*** Entries provided ***

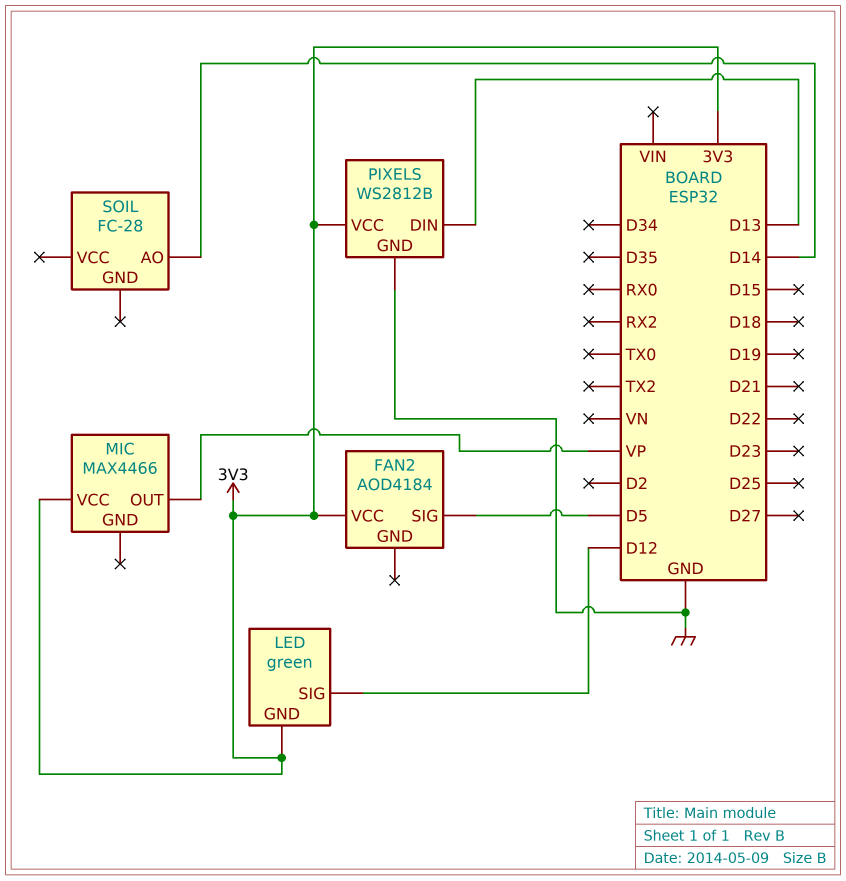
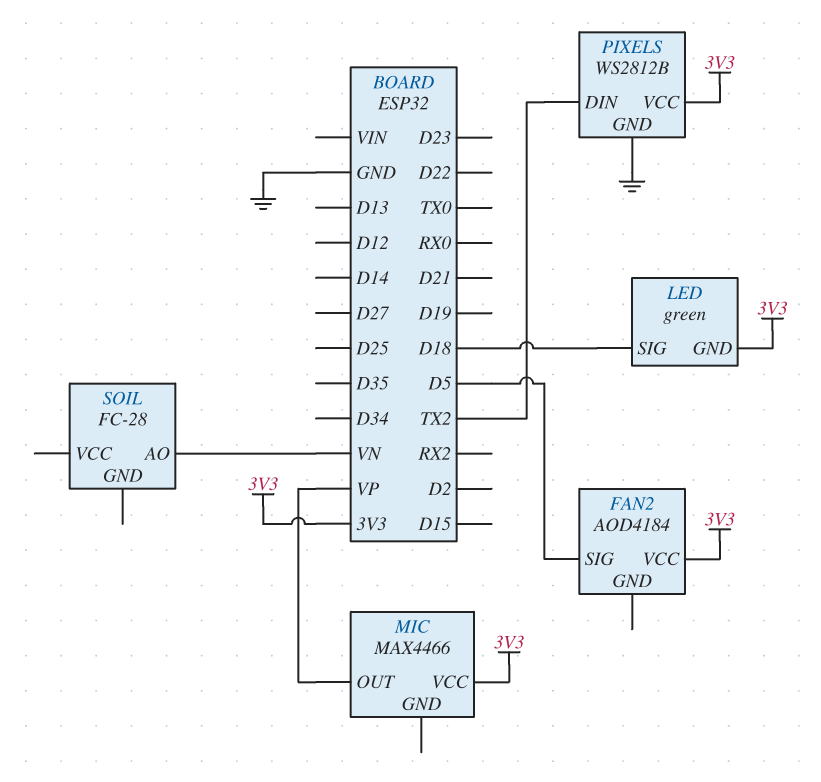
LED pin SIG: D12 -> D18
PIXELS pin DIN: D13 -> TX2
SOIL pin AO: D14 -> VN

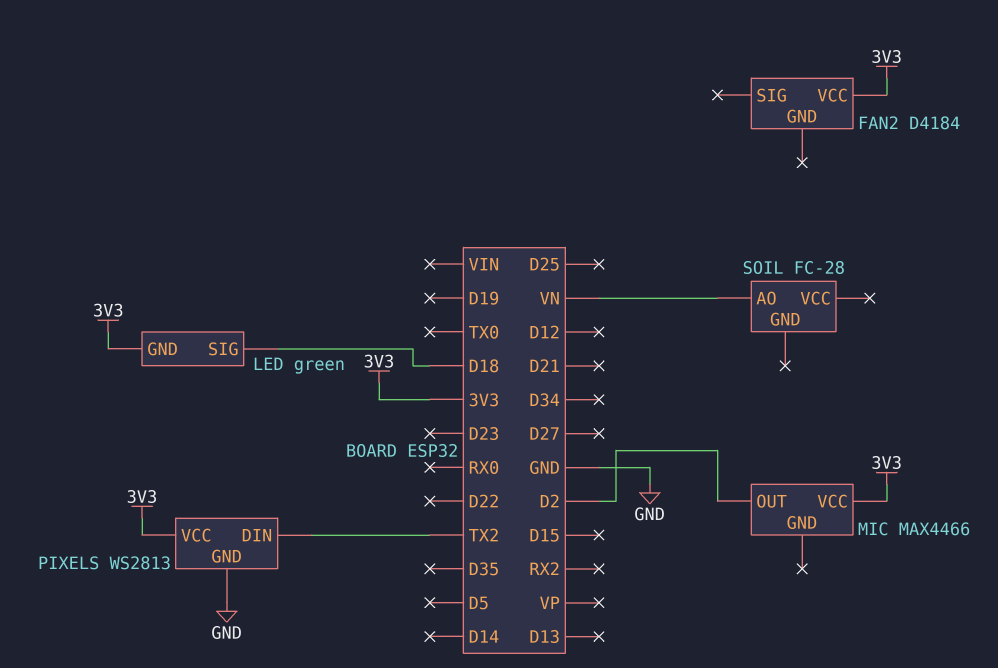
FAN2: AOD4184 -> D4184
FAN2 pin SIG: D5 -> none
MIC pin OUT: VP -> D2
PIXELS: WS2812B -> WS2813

*** End of Entries provided ***

▸ **Task**: Copy every record exactly, but skip the pictures.

▸ **Completed task**:
LED pin SIG: D12 -> D18
PIXELS pin DIN: D13 -> TX2
SOIL pin AO: D14 -> VN

FAN2: AOD4184 -> D4184
FAN2 pin SIG: D5 -> none
MIC pin OUT: VP -> D2
PIXELS: WS2812B -> WS2813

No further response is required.